» RECORDS SUPPLIED:
━━━━━━━━━━━━━━━━━━━━━━━━━━━━━━
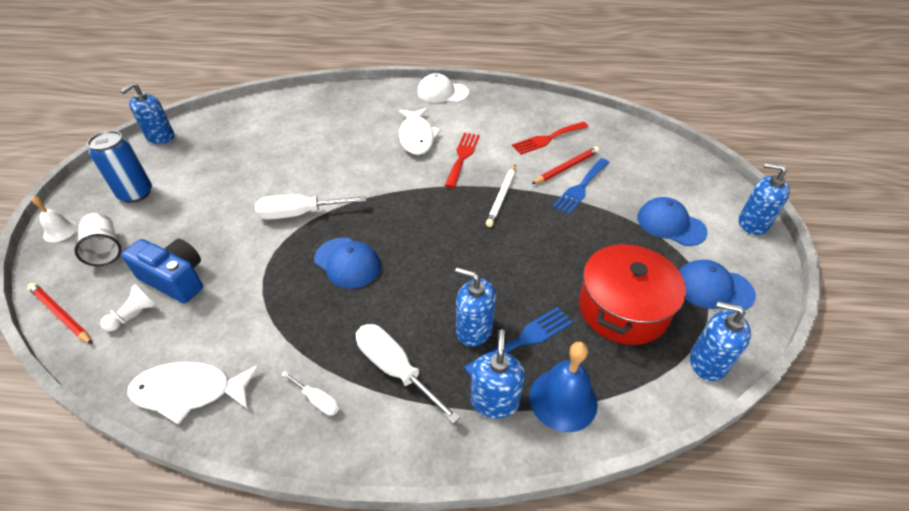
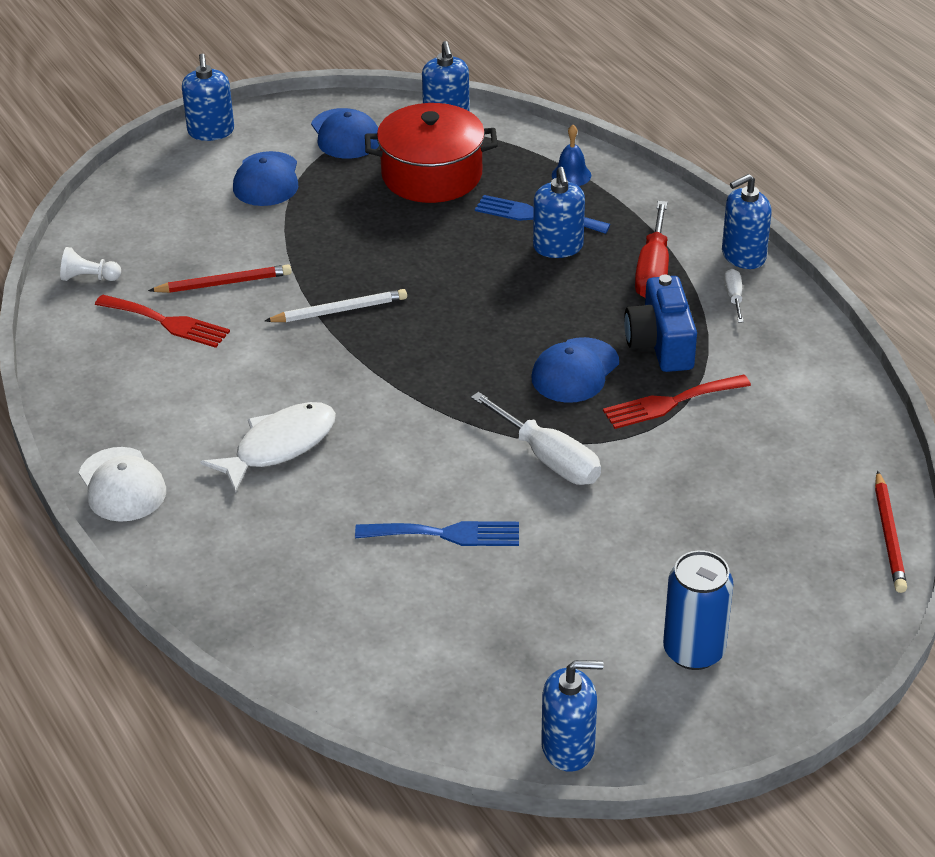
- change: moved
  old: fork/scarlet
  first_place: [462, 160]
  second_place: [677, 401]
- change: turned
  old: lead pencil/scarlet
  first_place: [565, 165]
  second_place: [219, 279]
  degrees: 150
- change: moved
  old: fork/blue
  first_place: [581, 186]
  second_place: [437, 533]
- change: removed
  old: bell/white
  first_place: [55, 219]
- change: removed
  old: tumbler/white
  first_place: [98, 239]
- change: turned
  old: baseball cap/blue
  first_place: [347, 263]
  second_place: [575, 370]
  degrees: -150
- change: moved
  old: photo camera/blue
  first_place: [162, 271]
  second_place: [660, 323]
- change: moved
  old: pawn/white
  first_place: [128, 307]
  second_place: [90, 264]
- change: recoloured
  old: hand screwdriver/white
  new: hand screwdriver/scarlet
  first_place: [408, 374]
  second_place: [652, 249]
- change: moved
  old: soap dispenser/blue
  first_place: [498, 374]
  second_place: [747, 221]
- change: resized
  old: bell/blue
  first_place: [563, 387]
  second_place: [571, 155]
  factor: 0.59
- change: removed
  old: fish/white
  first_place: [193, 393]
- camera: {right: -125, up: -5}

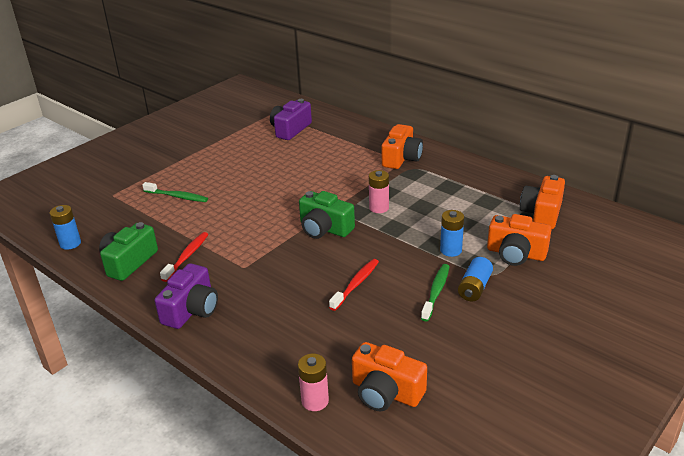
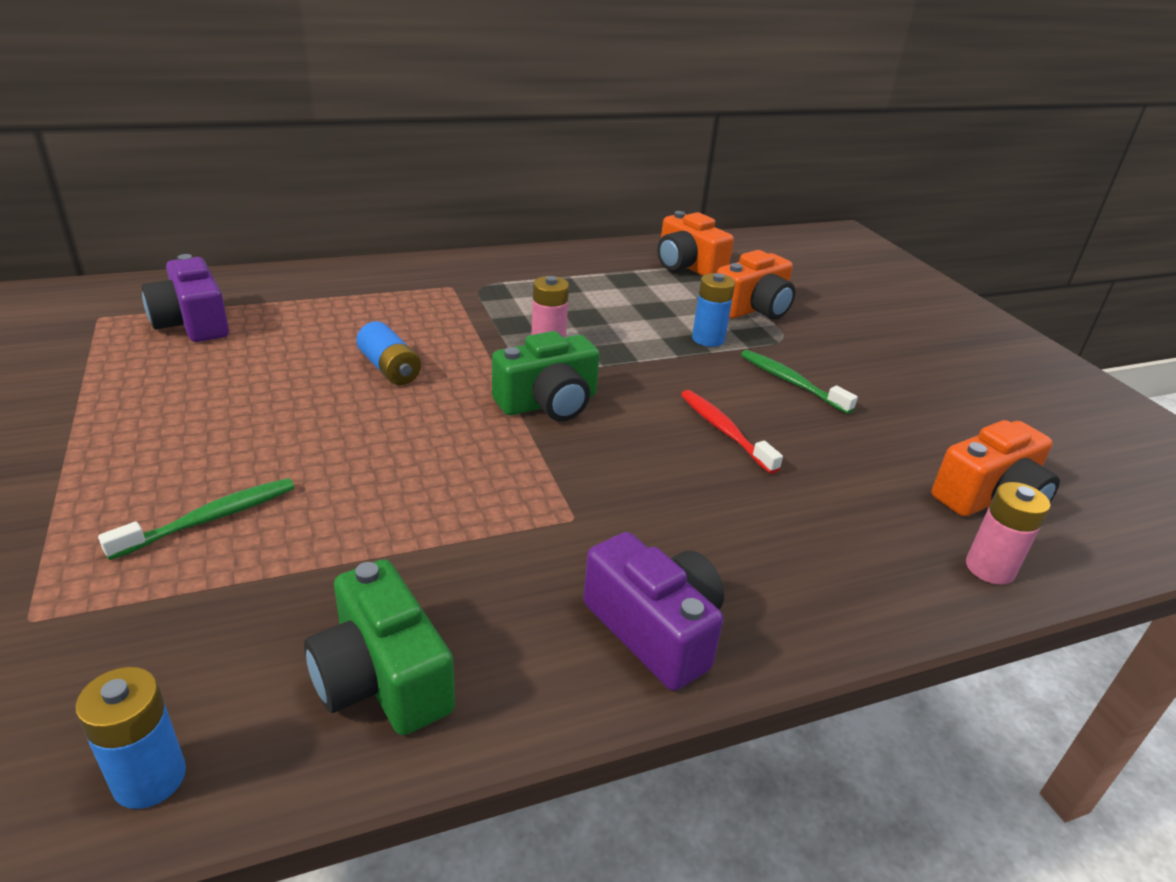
- change: removed
  old: photo camera/orange
  first_place: [402, 146]
- change: removed
  old: toothbrush/scarlet
  first_place: [184, 257]
- change: moved
  old: power cell/blue
  first_place: [475, 279]
  second_place: [388, 353]
- camera: {right: -65, up: 0}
━━━━━━━━━━━━━━━━━━━━━━━━━━━━━━
» PROBLEM TO SOLVE: Skipping any pictures, transcribe the full listing exactly.

» ANSWER FOR THIS EXERCISE:
- change: moved
  old: fork/scarlet
  first_place: [462, 160]
  second_place: [677, 401]
- change: turned
  old: lead pencil/scarlet
  first_place: [565, 165]
  second_place: [219, 279]
  degrees: 150
- change: moved
  old: fork/blue
  first_place: [581, 186]
  second_place: [437, 533]
- change: removed
  old: bell/white
  first_place: [55, 219]
- change: removed
  old: tumbler/white
  first_place: [98, 239]
- change: turned
  old: baseball cap/blue
  first_place: [347, 263]
  second_place: [575, 370]
  degrees: -150
- change: moved
  old: photo camera/blue
  first_place: [162, 271]
  second_place: [660, 323]
- change: moved
  old: pawn/white
  first_place: [128, 307]
  second_place: [90, 264]
- change: recoloured
  old: hand screwdriver/white
  new: hand screwdriver/scarlet
  first_place: [408, 374]
  second_place: [652, 249]
- change: moved
  old: soap dispenser/blue
  first_place: [498, 374]
  second_place: [747, 221]
- change: resized
  old: bell/blue
  first_place: [563, 387]
  second_place: [571, 155]
  factor: 0.59
- change: removed
  old: fish/white
  first_place: [193, 393]
- camera: {right: -125, up: -5}

- change: removed
  old: photo camera/orange
  first_place: [402, 146]
- change: removed
  old: toothbrush/scarlet
  first_place: [184, 257]
- change: moved
  old: power cell/blue
  first_place: [475, 279]
  second_place: [388, 353]
- camera: {right: -65, up: 0}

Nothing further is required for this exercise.